Revision tracking records:
'''

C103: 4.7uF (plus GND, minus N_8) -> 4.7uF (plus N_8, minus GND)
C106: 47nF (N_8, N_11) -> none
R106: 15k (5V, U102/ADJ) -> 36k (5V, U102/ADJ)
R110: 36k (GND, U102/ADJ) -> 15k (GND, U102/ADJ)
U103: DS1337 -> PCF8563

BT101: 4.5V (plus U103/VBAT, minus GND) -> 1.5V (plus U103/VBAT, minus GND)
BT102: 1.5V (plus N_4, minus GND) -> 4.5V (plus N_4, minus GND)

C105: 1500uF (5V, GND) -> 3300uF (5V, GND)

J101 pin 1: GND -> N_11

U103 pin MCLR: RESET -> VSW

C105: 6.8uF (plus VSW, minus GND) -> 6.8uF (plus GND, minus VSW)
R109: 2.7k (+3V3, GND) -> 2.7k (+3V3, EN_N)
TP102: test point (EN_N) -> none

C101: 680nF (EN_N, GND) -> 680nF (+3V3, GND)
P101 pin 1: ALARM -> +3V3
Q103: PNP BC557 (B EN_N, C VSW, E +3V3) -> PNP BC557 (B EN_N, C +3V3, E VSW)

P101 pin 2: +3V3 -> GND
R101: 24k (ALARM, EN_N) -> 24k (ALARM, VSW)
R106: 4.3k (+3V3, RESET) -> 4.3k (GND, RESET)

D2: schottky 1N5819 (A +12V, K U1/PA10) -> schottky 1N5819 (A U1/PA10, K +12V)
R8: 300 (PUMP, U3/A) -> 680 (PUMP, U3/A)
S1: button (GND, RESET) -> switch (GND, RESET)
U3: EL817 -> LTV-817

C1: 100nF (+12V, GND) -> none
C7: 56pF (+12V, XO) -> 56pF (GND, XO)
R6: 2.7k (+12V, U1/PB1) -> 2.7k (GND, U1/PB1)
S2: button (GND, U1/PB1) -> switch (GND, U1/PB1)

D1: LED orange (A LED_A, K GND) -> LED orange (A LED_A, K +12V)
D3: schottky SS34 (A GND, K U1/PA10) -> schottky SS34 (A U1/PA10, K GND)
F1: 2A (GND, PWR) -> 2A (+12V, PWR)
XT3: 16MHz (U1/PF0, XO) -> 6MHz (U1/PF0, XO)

'''

__Instructions to follow__.
Retype exactly the lines of the data above, starting at its first line and finishing with the line that has "D1: LED orange" in it.

__Response for this exercise__.
C103: 4.7uF (plus GND, minus N_8) -> 4.7uF (plus N_8, minus GND)
C106: 47nF (N_8, N_11) -> none
R106: 15k (5V, U102/ADJ) -> 36k (5V, U102/ADJ)
R110: 36k (GND, U102/ADJ) -> 15k (GND, U102/ADJ)
U103: DS1337 -> PCF8563

BT101: 4.5V (plus U103/VBAT, minus GND) -> 1.5V (plus U103/VBAT, minus GND)
BT102: 1.5V (plus N_4, minus GND) -> 4.5V (plus N_4, minus GND)

C105: 1500uF (5V, GND) -> 3300uF (5V, GND)

J101 pin 1: GND -> N_11

U103 pin MCLR: RESET -> VSW

C105: 6.8uF (plus VSW, minus GND) -> 6.8uF (plus GND, minus VSW)
R109: 2.7k (+3V3, GND) -> 2.7k (+3V3, EN_N)
TP102: test point (EN_N) -> none

C101: 680nF (EN_N, GND) -> 680nF (+3V3, GND)
P101 pin 1: ALARM -> +3V3
Q103: PNP BC557 (B EN_N, C VSW, E +3V3) -> PNP BC557 (B EN_N, C +3V3, E VSW)

P101 pin 2: +3V3 -> GND
R101: 24k (ALARM, EN_N) -> 24k (ALARM, VSW)
R106: 4.3k (+3V3, RESET) -> 4.3k (GND, RESET)

D2: schottky 1N5819 (A +12V, K U1/PA10) -> schottky 1N5819 (A U1/PA10, K +12V)
R8: 300 (PUMP, U3/A) -> 680 (PUMP, U3/A)
S1: button (GND, RESET) -> switch (GND, RESET)
U3: EL817 -> LTV-817

C1: 100nF (+12V, GND) -> none
C7: 56pF (+12V, XO) -> 56pF (GND, XO)
R6: 2.7k (+12V, U1/PB1) -> 2.7k (GND, U1/PB1)
S2: button (GND, U1/PB1) -> switch (GND, U1/PB1)

D1: LED orange (A LED_A, K GND) -> LED orange (A LED_A, K +12V)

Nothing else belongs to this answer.